The answer is a single number: the count of lines below in which the word "turned" appears.
· · · ·
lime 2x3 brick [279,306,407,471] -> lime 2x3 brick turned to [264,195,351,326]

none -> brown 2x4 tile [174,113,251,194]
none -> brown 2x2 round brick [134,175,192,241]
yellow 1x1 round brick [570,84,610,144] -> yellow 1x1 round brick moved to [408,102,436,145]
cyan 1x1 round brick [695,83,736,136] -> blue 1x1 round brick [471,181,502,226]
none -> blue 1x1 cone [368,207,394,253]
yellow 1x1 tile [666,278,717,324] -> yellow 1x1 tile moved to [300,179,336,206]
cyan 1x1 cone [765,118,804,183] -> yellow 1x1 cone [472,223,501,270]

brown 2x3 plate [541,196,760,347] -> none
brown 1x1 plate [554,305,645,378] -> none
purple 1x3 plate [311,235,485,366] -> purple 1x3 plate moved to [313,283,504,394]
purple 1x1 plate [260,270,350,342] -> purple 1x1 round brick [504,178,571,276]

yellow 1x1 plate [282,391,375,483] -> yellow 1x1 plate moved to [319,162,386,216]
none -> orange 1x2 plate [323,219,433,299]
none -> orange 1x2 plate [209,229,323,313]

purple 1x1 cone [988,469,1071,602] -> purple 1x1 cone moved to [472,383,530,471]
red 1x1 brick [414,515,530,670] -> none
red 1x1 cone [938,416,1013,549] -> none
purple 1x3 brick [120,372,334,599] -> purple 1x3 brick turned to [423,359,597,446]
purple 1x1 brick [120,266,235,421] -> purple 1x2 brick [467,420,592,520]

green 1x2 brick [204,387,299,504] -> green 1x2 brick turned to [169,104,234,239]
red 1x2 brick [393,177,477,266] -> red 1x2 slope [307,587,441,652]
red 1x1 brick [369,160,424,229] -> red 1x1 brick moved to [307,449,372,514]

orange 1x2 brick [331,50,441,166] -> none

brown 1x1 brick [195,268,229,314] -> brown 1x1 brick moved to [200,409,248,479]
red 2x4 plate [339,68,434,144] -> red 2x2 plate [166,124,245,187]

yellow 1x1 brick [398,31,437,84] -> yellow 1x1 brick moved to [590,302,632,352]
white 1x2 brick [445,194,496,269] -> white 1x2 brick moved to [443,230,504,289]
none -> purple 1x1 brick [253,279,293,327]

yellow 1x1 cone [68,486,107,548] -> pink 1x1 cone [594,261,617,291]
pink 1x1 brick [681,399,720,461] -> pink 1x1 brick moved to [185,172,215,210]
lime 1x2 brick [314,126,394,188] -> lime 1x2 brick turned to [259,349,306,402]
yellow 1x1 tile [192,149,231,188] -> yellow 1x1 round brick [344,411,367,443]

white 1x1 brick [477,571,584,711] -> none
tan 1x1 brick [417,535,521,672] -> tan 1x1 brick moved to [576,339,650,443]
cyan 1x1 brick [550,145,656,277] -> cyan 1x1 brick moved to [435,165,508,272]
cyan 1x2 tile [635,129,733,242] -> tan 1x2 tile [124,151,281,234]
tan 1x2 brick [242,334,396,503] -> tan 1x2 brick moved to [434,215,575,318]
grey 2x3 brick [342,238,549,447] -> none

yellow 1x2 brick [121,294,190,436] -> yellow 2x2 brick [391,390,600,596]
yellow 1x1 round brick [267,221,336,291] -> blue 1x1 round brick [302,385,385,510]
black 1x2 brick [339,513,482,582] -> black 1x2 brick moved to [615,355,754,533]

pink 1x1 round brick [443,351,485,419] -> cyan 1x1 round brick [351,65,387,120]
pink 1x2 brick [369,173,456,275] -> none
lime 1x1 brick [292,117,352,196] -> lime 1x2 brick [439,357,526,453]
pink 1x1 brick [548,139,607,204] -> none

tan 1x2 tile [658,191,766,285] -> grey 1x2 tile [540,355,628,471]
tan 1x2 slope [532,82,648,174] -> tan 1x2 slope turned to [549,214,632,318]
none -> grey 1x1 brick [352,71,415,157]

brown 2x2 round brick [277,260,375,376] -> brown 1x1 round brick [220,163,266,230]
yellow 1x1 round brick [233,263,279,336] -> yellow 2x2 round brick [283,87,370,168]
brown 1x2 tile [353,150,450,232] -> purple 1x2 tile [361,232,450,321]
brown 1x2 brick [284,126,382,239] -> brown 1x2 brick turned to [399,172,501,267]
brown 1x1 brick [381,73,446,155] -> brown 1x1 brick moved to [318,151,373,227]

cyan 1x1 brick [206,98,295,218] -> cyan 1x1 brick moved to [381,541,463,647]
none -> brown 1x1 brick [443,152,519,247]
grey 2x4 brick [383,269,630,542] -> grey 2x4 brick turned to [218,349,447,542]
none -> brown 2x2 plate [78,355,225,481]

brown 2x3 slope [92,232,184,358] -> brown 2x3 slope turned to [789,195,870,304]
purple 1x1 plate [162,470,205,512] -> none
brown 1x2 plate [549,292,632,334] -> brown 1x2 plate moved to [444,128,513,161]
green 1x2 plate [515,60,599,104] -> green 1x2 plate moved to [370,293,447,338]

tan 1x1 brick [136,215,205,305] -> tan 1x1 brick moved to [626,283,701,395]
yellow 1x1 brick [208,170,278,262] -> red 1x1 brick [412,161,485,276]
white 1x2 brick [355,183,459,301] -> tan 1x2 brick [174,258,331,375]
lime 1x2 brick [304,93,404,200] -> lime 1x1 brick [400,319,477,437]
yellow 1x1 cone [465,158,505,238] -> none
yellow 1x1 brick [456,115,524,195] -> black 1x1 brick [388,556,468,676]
· · · ·
▶ Expected output
8